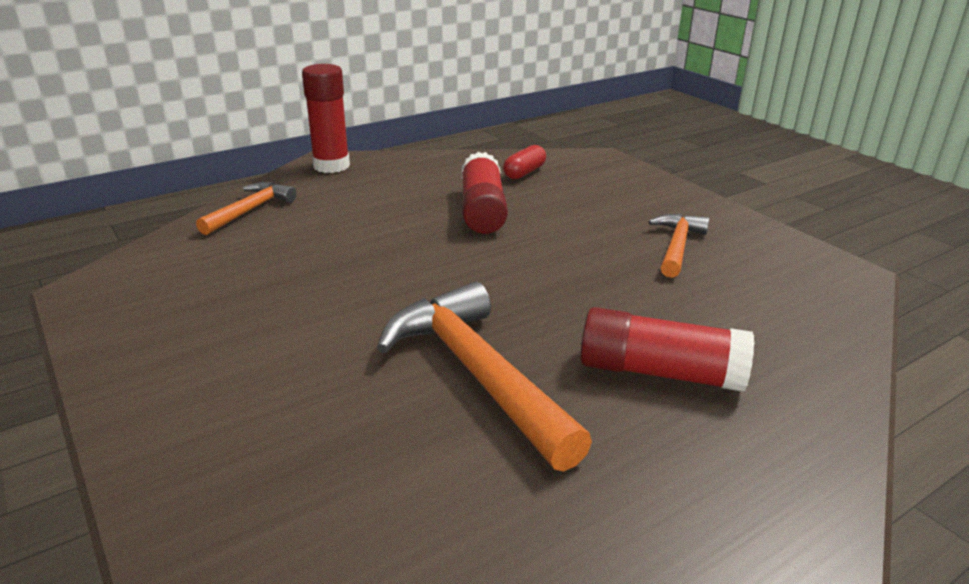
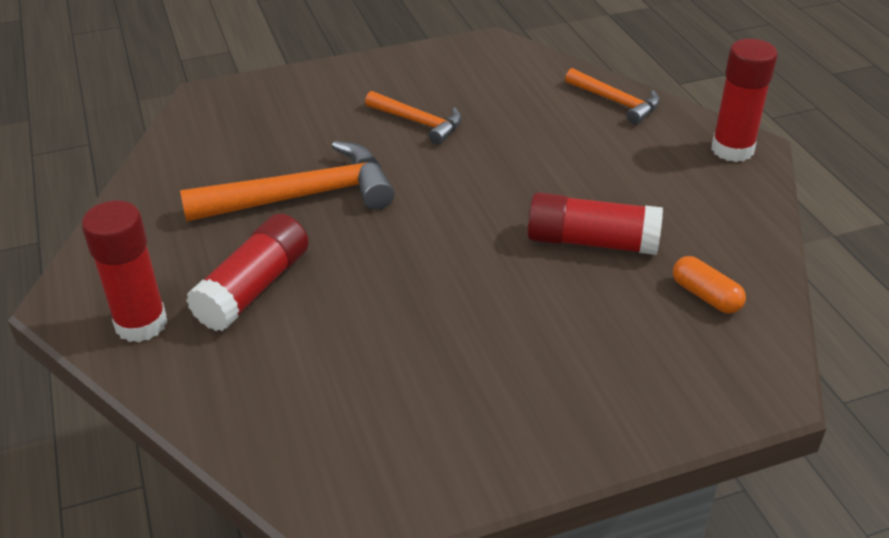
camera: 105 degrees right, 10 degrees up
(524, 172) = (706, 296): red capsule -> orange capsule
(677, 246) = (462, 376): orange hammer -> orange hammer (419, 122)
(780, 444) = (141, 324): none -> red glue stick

···

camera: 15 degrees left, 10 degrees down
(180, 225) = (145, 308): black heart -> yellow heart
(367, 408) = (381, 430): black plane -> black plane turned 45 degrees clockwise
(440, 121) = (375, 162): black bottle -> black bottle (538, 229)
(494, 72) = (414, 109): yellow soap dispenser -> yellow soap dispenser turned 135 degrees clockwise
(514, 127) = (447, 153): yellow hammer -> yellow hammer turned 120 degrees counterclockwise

···

▸ ACTIVITY: From the entries above, print the lines beginning at the one with "(440, 121) = (375, 162): black" and stopping after the one with "(514, 127) = (447, 153): yellow", exactly as written and with nothing else.

▸ OUTPUT FOR THIS EXERCISE:
(440, 121) = (375, 162): black bottle -> black bottle (538, 229)
(494, 72) = (414, 109): yellow soap dispenser -> yellow soap dispenser turned 135 degrees clockwise
(514, 127) = (447, 153): yellow hammer -> yellow hammer turned 120 degrees counterclockwise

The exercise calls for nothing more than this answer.